Exercise brief: Give the count of lines in the data that include the string "DGND", with no added remarks.

START Raw data

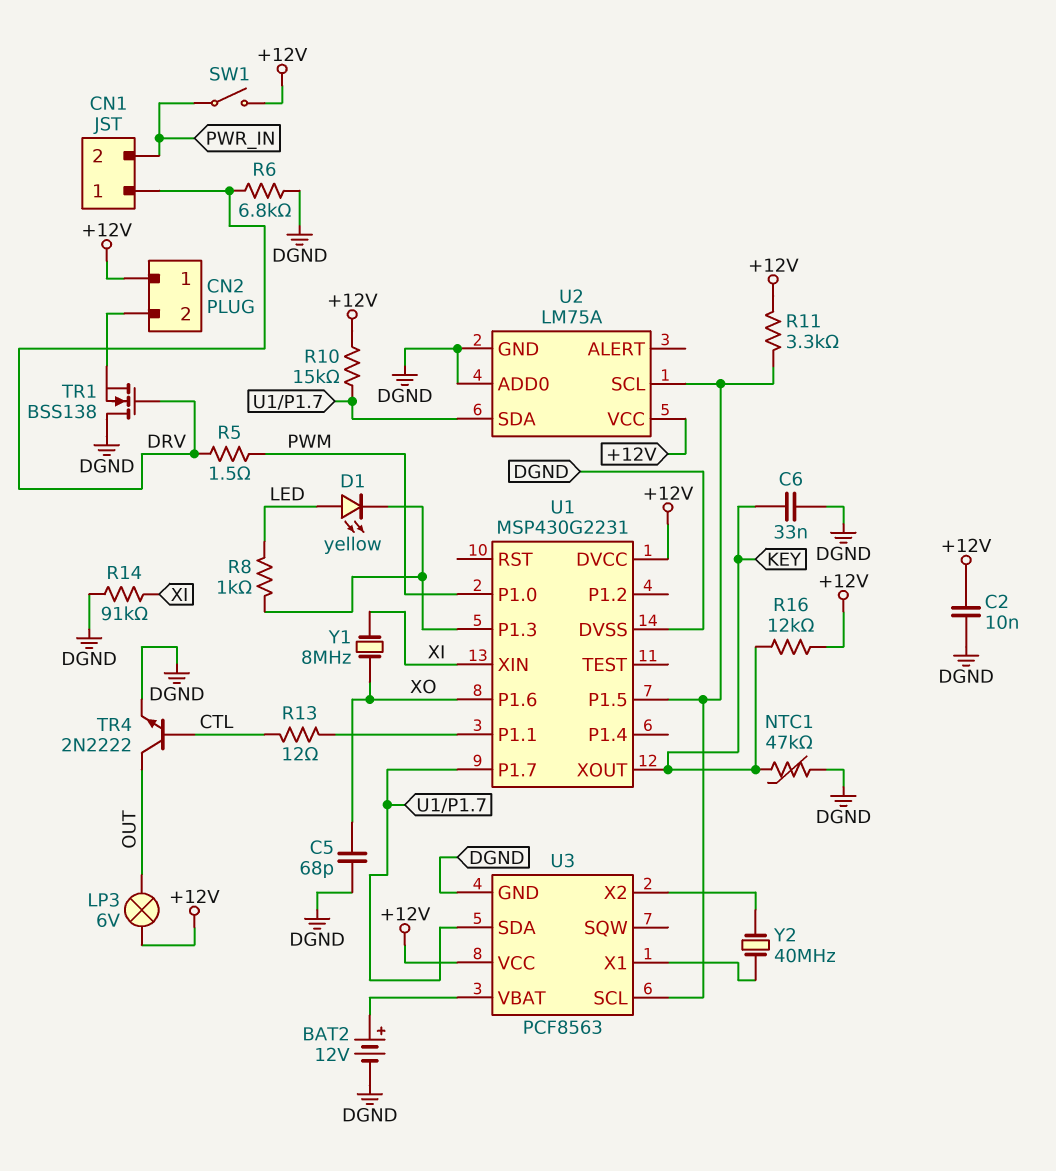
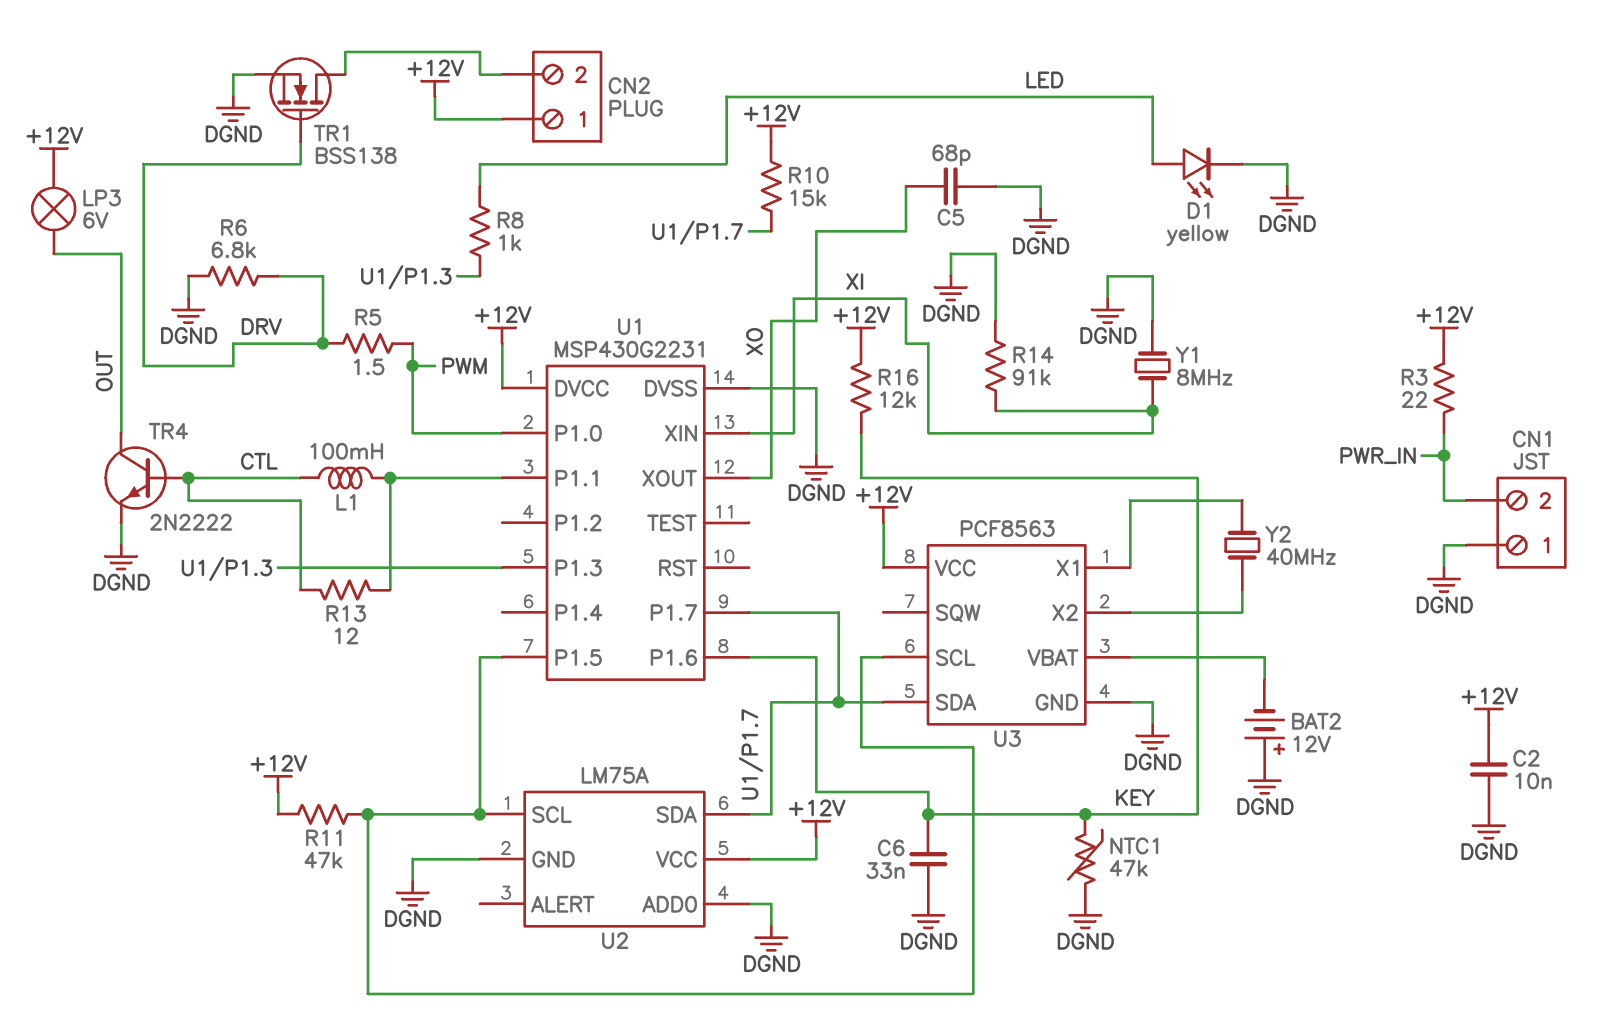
BAT2: 12V (plus U3/VBAT, minus DGND) -> 12V (plus DGND, minus U3/VBAT)
CN1 pin 1: DRV -> DGND
D1: LED yellow (A LED, K U1/P1.3) -> LED yellow (A LED, K DGND)
L1: none -> 100mH (CTL, U1/P1.1)
R3: none -> 22 (+12V, PWR_IN)
R11: 3.3k (+12V, U1/P1.5) -> 47k (+12V, U1/P1.5)
SW1: switch (+12V, PWR_IN) -> none
TR1: NMOS BSS138 (G DRV, D DGND, S CN2/2) -> NMOS BSS138 (G DRV, D CN2/2, S DGND)
U1 pin P1.6: XO -> KEY
U1 pin XOUT: KEY -> XO
Y1: 8MHz (XI, XO) -> 8MHz (DGND, XI)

END Raw data

Output of the exercise: 5